» Exercise inputs:
■ ■ ■
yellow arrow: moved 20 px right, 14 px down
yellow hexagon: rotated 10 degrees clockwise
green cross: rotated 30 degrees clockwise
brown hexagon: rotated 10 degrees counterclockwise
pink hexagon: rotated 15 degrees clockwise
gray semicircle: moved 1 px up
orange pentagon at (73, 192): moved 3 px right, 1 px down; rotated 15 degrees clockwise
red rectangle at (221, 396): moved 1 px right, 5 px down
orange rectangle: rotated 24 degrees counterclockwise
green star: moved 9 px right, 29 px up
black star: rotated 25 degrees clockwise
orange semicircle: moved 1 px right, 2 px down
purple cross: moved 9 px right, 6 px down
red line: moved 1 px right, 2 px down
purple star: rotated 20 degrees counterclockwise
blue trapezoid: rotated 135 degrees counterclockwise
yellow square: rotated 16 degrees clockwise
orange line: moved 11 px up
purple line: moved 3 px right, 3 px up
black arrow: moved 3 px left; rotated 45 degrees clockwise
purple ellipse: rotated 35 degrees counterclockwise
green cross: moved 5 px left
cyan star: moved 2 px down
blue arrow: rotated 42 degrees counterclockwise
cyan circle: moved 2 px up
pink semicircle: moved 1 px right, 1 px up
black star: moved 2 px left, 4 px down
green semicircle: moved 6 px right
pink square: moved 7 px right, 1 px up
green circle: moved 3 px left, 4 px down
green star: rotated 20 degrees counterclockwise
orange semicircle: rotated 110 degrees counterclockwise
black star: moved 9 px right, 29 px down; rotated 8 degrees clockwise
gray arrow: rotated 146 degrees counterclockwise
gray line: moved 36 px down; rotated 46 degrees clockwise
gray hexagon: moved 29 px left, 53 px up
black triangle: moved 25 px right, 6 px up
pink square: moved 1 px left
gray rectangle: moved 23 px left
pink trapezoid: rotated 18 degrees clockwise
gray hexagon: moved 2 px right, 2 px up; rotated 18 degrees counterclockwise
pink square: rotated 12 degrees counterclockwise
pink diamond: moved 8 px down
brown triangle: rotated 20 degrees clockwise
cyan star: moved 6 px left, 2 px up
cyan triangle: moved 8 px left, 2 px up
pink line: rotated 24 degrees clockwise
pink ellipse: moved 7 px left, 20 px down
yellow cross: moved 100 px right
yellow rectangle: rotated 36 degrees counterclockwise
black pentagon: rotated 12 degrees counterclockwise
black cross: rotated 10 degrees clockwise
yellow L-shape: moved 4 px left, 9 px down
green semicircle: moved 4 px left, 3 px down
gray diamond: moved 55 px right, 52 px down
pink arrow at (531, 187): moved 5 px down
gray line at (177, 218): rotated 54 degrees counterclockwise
■ ■ ■
Please output the exact lines of the records above, beginning with the first and stopping after the line that holds "pink line: rotated 24 degrees clockwise", and nothing else.

» Your solution:
yellow arrow: moved 20 px right, 14 px down
yellow hexagon: rotated 10 degrees clockwise
green cross: rotated 30 degrees clockwise
brown hexagon: rotated 10 degrees counterclockwise
pink hexagon: rotated 15 degrees clockwise
gray semicircle: moved 1 px up
orange pentagon at (73, 192): moved 3 px right, 1 px down; rotated 15 degrees clockwise
red rectangle at (221, 396): moved 1 px right, 5 px down
orange rectangle: rotated 24 degrees counterclockwise
green star: moved 9 px right, 29 px up
black star: rotated 25 degrees clockwise
orange semicircle: moved 1 px right, 2 px down
purple cross: moved 9 px right, 6 px down
red line: moved 1 px right, 2 px down
purple star: rotated 20 degrees counterclockwise
blue trapezoid: rotated 135 degrees counterclockwise
yellow square: rotated 16 degrees clockwise
orange line: moved 11 px up
purple line: moved 3 px right, 3 px up
black arrow: moved 3 px left; rotated 45 degrees clockwise
purple ellipse: rotated 35 degrees counterclockwise
green cross: moved 5 px left
cyan star: moved 2 px down
blue arrow: rotated 42 degrees counterclockwise
cyan circle: moved 2 px up
pink semicircle: moved 1 px right, 1 px up
black star: moved 2 px left, 4 px down
green semicircle: moved 6 px right
pink square: moved 7 px right, 1 px up
green circle: moved 3 px left, 4 px down
green star: rotated 20 degrees counterclockwise
orange semicircle: rotated 110 degrees counterclockwise
black star: moved 9 px right, 29 px down; rotated 8 degrees clockwise
gray arrow: rotated 146 degrees counterclockwise
gray line: moved 36 px down; rotated 46 degrees clockwise
gray hexagon: moved 29 px left, 53 px up
black triangle: moved 25 px right, 6 px up
pink square: moved 1 px left
gray rectangle: moved 23 px left
pink trapezoid: rotated 18 degrees clockwise
gray hexagon: moved 2 px right, 2 px up; rotated 18 degrees counterclockwise
pink square: rotated 12 degrees counterclockwise
pink diamond: moved 8 px down
brown triangle: rotated 20 degrees clockwise
cyan star: moved 6 px left, 2 px up
cyan triangle: moved 8 px left, 2 px up
pink line: rotated 24 degrees clockwise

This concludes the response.